* [Task input]
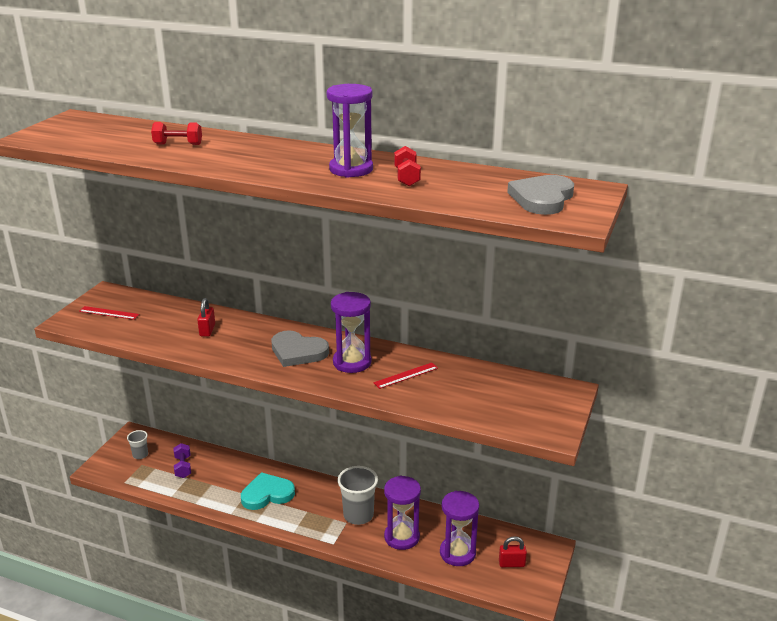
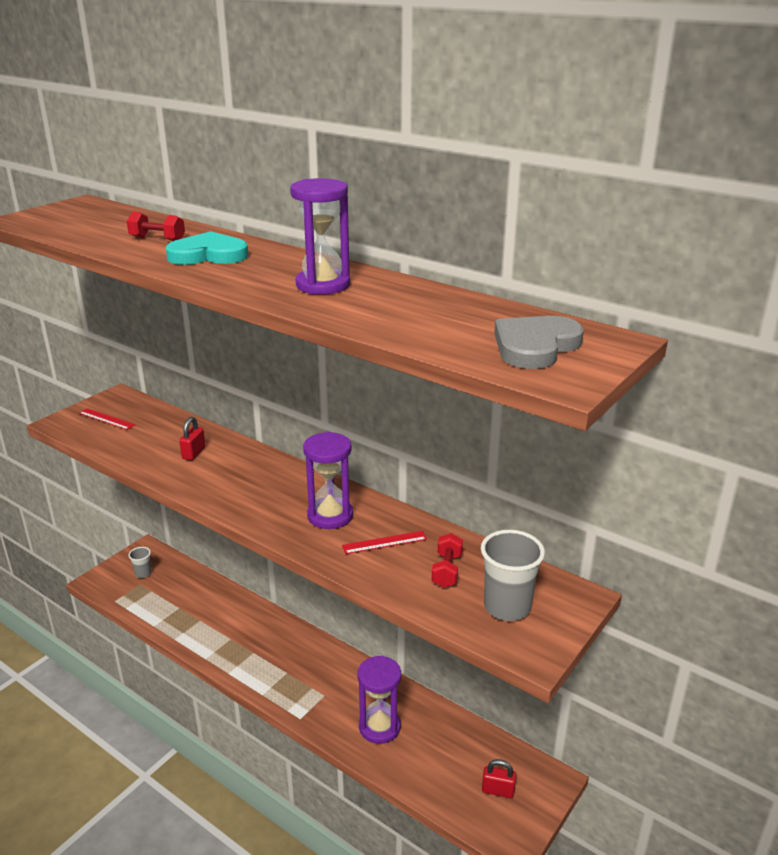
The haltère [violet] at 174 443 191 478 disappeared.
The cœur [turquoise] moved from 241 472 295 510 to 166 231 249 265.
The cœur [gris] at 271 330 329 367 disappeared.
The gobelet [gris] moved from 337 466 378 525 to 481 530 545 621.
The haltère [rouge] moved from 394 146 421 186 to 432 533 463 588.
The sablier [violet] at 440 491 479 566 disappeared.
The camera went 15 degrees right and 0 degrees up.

* * *

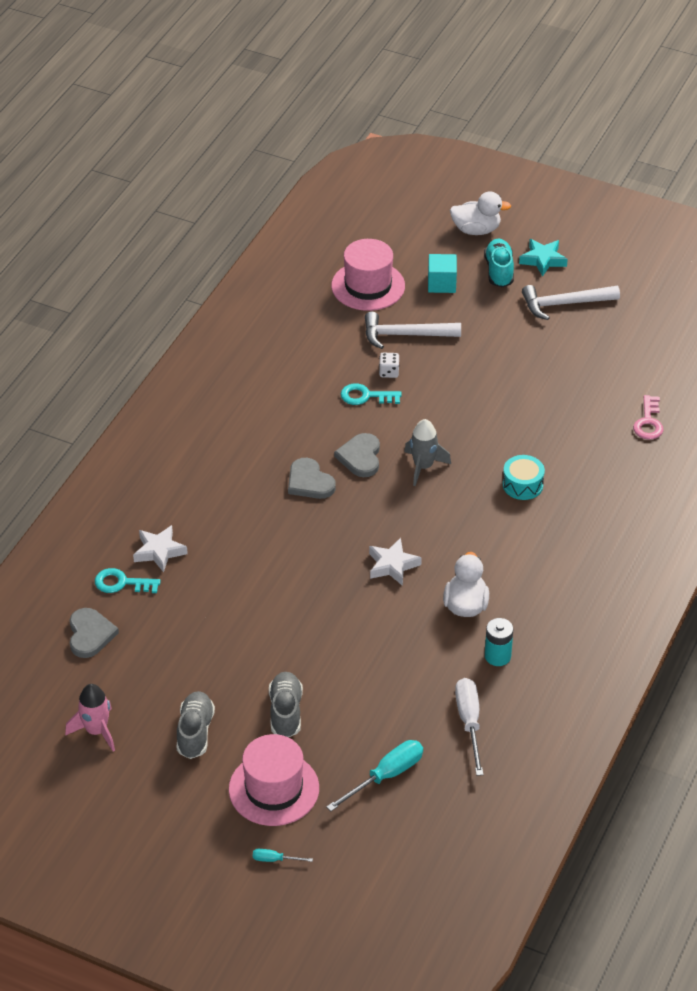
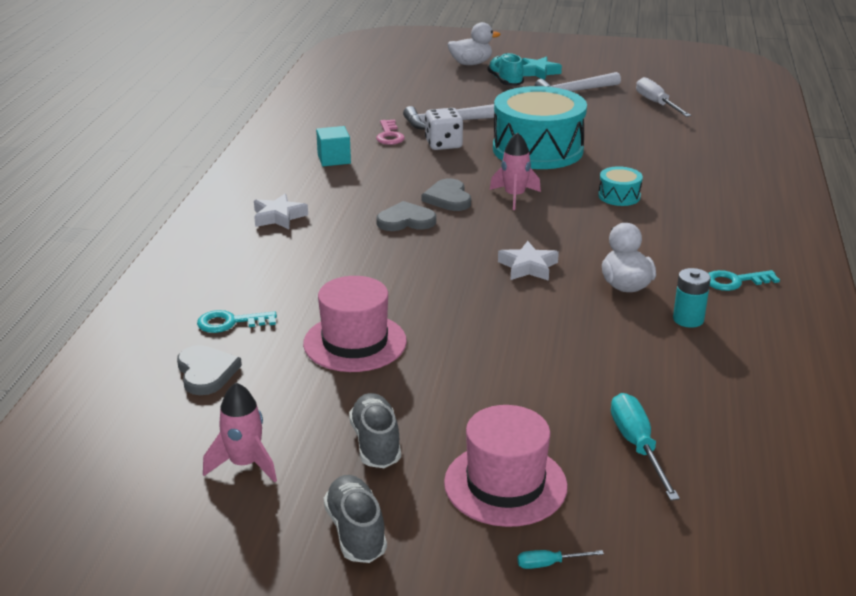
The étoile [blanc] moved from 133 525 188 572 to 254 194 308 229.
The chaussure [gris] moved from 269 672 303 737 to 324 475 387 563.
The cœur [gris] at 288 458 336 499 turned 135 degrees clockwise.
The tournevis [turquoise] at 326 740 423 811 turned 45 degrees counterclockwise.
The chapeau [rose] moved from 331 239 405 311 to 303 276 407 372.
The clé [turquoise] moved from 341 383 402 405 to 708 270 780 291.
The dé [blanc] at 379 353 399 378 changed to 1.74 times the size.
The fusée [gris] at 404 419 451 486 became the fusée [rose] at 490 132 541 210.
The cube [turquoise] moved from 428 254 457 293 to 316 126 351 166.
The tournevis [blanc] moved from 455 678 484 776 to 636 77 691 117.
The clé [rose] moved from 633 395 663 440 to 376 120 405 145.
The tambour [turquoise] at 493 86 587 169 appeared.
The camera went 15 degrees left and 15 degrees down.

* [What the task asks] Please go line by line through the records above, copying each one that holds the string "haltère".

* [Solution to this exercise]
The haltère [violet] at 174 443 191 478 disappeared.
The haltère [rouge] moved from 394 146 421 186 to 432 533 463 588.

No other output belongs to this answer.